--- START ---
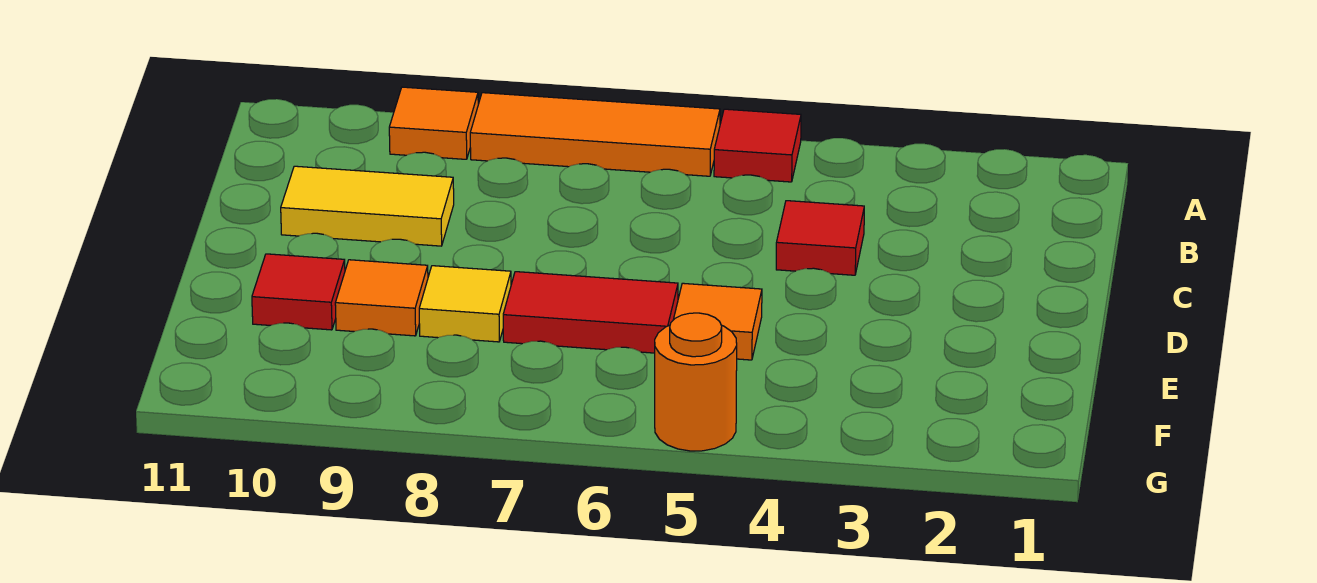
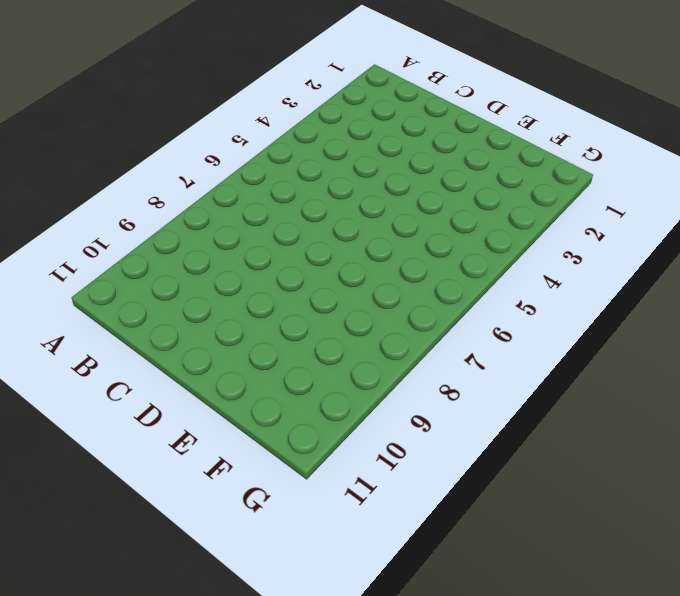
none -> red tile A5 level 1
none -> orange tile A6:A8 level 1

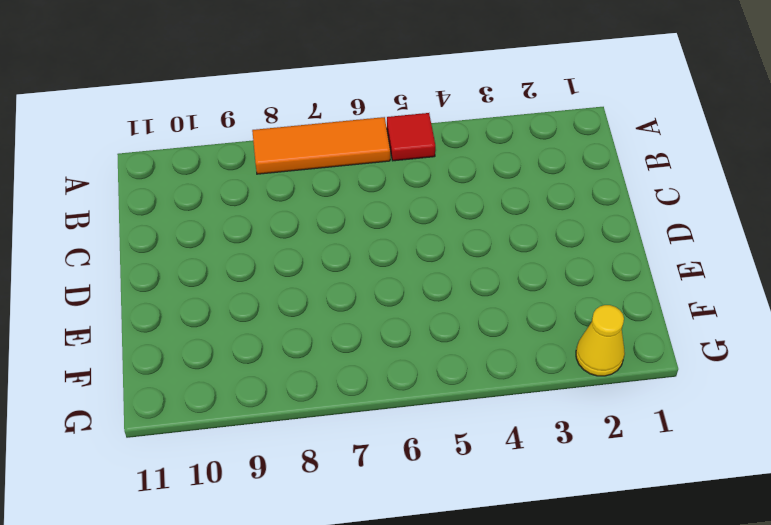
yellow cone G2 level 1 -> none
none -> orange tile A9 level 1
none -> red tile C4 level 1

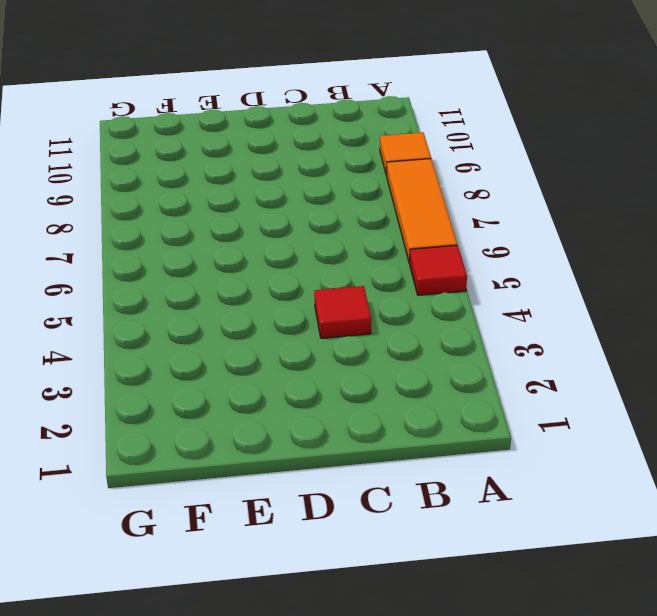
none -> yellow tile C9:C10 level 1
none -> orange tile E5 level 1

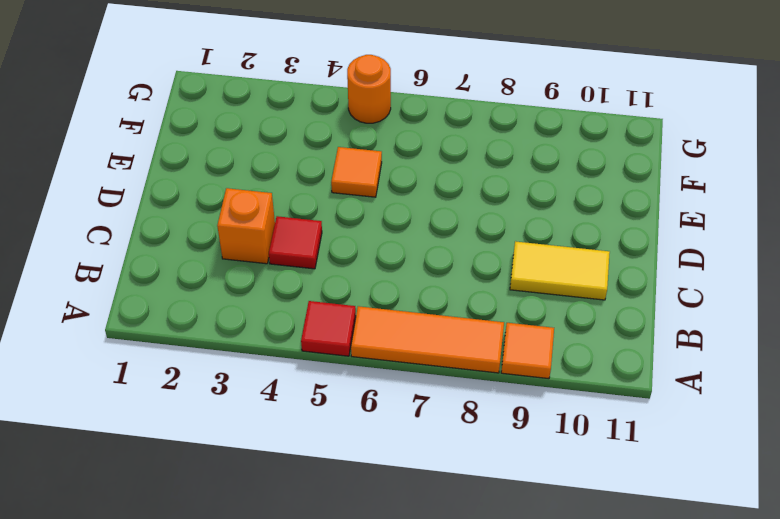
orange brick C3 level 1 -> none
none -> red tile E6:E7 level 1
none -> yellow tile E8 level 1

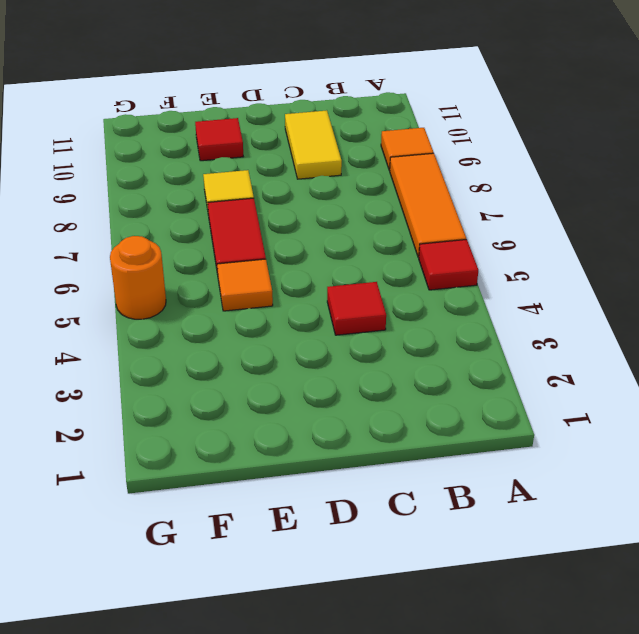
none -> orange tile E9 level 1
--- END ---
--- START ---
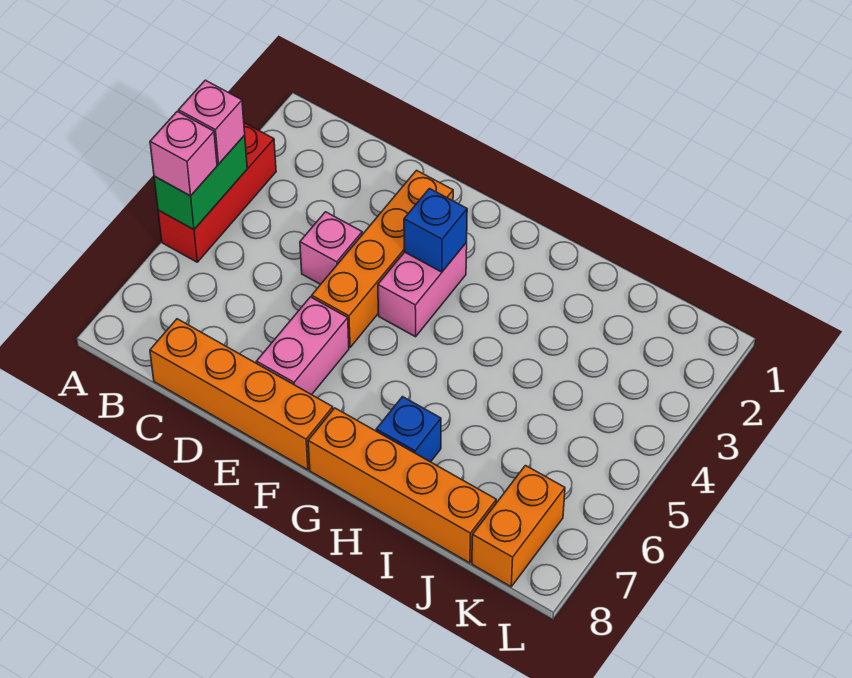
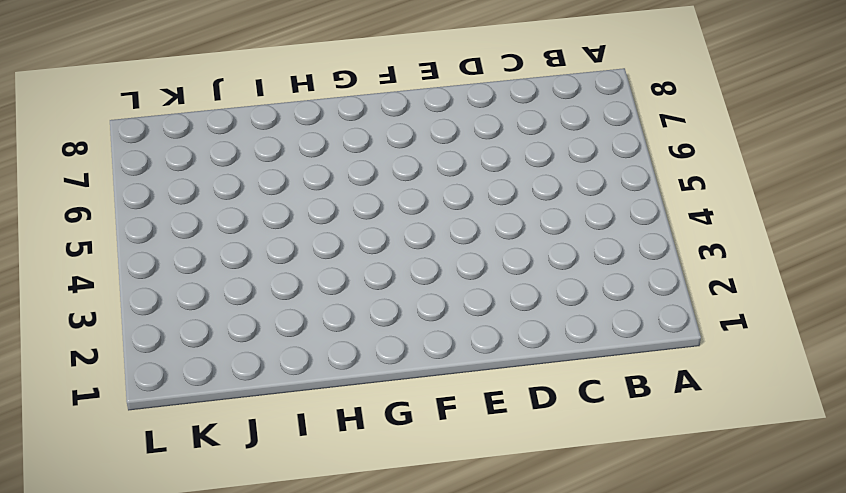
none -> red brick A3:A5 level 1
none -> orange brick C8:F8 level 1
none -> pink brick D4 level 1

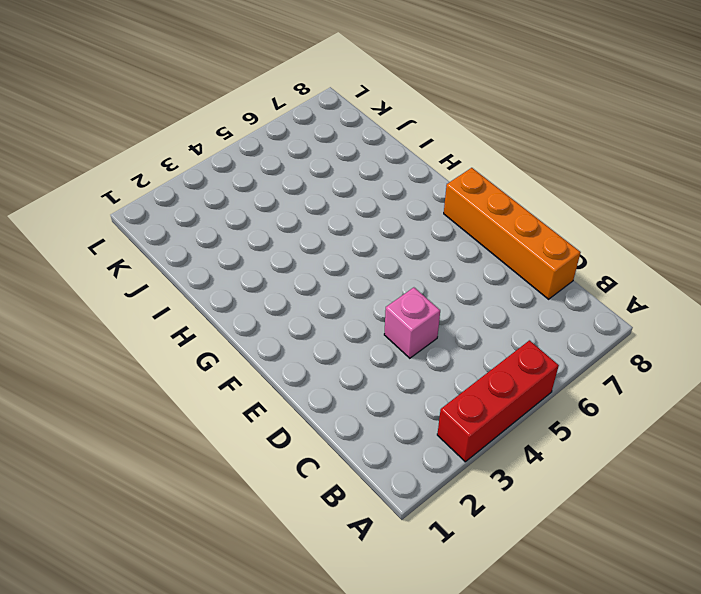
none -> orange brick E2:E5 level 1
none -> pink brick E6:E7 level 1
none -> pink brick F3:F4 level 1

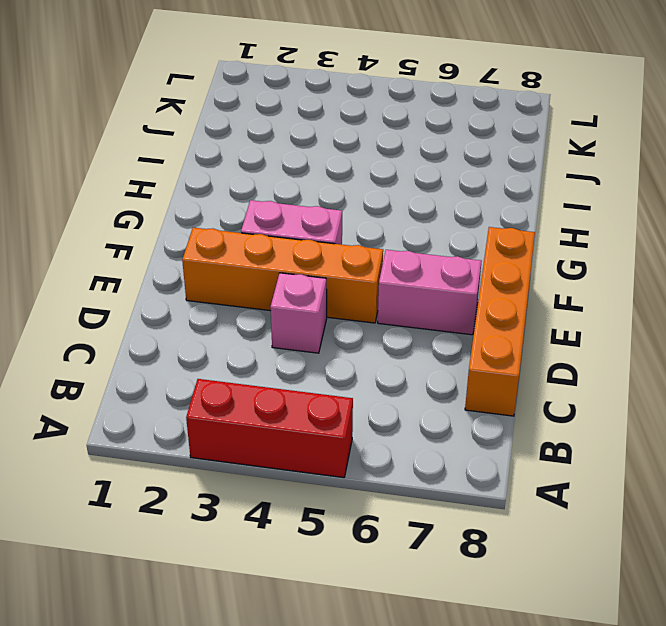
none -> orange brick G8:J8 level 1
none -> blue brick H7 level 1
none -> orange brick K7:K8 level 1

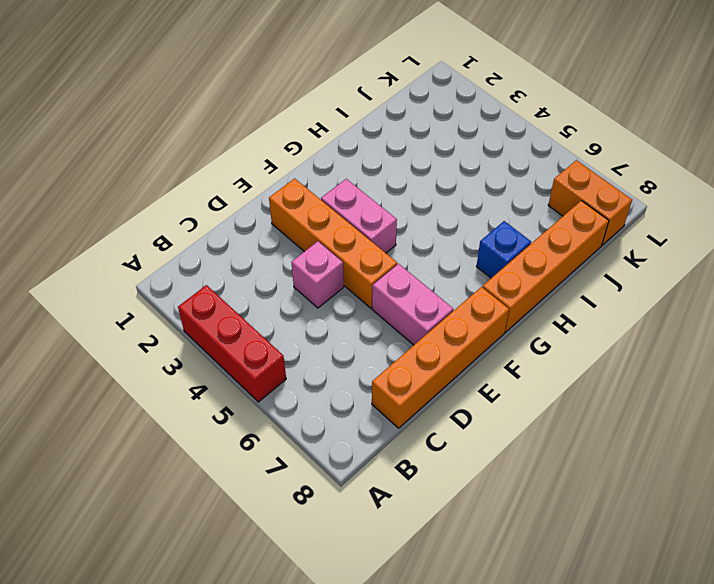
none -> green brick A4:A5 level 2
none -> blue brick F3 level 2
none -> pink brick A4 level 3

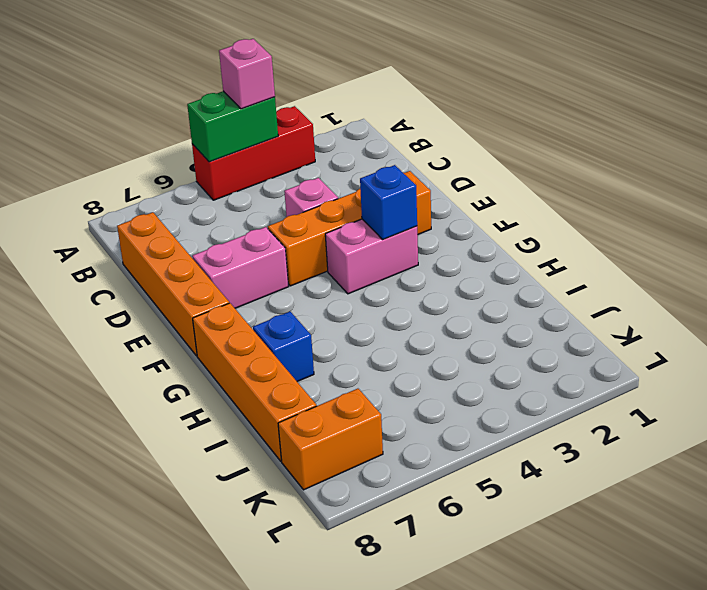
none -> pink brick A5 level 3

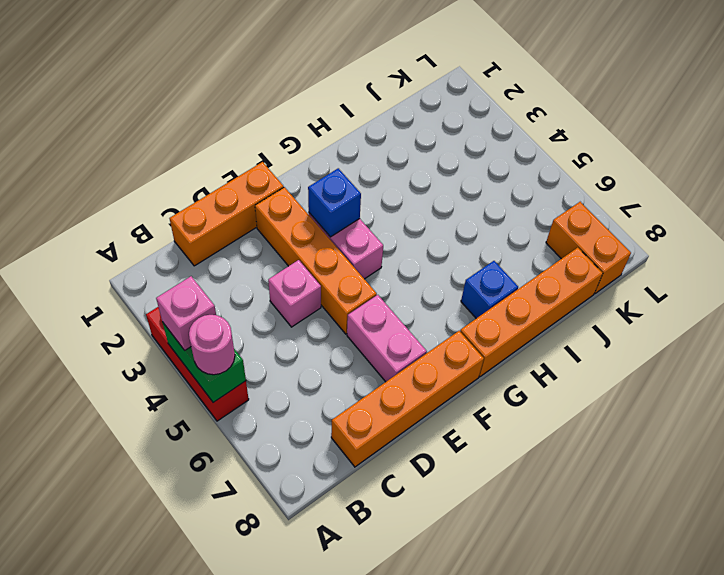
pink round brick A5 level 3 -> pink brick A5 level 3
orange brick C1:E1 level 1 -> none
--- END ---
Within the entries above, the lines from the one containing "none -> orange tile A9 level 1" through the one containing "none -> orange tile E9 level 1" are to be transcribed exactly, ends included, pictures excluded.

▶ Task response:
none -> orange tile A9 level 1
none -> red tile C4 level 1

none -> yellow tile C9:C10 level 1
none -> orange tile E5 level 1

orange brick C3 level 1 -> none
none -> red tile E6:E7 level 1
none -> yellow tile E8 level 1

none -> orange tile E9 level 1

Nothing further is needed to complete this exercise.